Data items
>> Begin
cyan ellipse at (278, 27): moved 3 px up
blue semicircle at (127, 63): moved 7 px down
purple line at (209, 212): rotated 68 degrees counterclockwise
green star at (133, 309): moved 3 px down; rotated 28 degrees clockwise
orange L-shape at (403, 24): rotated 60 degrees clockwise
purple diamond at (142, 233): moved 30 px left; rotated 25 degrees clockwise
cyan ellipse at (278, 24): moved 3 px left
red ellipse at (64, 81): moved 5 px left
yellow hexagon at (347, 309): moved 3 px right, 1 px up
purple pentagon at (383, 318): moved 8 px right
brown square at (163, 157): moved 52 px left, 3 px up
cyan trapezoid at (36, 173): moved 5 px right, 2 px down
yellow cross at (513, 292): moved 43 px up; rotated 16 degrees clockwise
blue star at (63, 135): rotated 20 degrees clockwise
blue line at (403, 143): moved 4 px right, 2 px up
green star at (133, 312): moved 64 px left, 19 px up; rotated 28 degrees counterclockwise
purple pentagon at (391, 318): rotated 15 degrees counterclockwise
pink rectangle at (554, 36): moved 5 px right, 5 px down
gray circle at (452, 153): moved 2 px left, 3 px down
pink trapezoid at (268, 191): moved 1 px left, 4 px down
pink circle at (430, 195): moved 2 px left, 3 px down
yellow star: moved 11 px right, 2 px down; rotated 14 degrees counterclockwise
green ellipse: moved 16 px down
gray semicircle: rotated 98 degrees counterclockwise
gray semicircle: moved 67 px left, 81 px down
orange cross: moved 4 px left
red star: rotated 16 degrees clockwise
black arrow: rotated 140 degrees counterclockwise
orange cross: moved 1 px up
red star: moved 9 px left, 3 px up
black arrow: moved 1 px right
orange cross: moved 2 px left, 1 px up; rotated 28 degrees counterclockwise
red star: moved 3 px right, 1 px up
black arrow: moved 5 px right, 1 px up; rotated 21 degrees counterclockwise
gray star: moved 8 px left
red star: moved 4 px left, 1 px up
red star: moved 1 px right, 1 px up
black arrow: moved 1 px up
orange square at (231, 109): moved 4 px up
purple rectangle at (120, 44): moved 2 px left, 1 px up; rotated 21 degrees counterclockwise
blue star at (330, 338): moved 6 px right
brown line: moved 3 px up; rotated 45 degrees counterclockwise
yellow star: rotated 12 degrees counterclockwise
>> End
Problem details: Retype every line of the data items above without changing anything.

Full output:
cyan ellipse at (278, 27): moved 3 px up
blue semicircle at (127, 63): moved 7 px down
purple line at (209, 212): rotated 68 degrees counterclockwise
green star at (133, 309): moved 3 px down; rotated 28 degrees clockwise
orange L-shape at (403, 24): rotated 60 degrees clockwise
purple diamond at (142, 233): moved 30 px left; rotated 25 degrees clockwise
cyan ellipse at (278, 24): moved 3 px left
red ellipse at (64, 81): moved 5 px left
yellow hexagon at (347, 309): moved 3 px right, 1 px up
purple pentagon at (383, 318): moved 8 px right
brown square at (163, 157): moved 52 px left, 3 px up
cyan trapezoid at (36, 173): moved 5 px right, 2 px down
yellow cross at (513, 292): moved 43 px up; rotated 16 degrees clockwise
blue star at (63, 135): rotated 20 degrees clockwise
blue line at (403, 143): moved 4 px right, 2 px up
green star at (133, 312): moved 64 px left, 19 px up; rotated 28 degrees counterclockwise
purple pentagon at (391, 318): rotated 15 degrees counterclockwise
pink rectangle at (554, 36): moved 5 px right, 5 px down
gray circle at (452, 153): moved 2 px left, 3 px down
pink trapezoid at (268, 191): moved 1 px left, 4 px down
pink circle at (430, 195): moved 2 px left, 3 px down
yellow star: moved 11 px right, 2 px down; rotated 14 degrees counterclockwise
green ellipse: moved 16 px down
gray semicircle: rotated 98 degrees counterclockwise
gray semicircle: moved 67 px left, 81 px down
orange cross: moved 4 px left
red star: rotated 16 degrees clockwise
black arrow: rotated 140 degrees counterclockwise
orange cross: moved 1 px up
red star: moved 9 px left, 3 px up
black arrow: moved 1 px right
orange cross: moved 2 px left, 1 px up; rotated 28 degrees counterclockwise
red star: moved 3 px right, 1 px up
black arrow: moved 5 px right, 1 px up; rotated 21 degrees counterclockwise
gray star: moved 8 px left
red star: moved 4 px left, 1 px up
red star: moved 1 px right, 1 px up
black arrow: moved 1 px up
orange square at (231, 109): moved 4 px up
purple rectangle at (120, 44): moved 2 px left, 1 px up; rotated 21 degrees counterclockwise
blue star at (330, 338): moved 6 px right
brown line: moved 3 px up; rotated 45 degrees counterclockwise
yellow star: rotated 12 degrees counterclockwise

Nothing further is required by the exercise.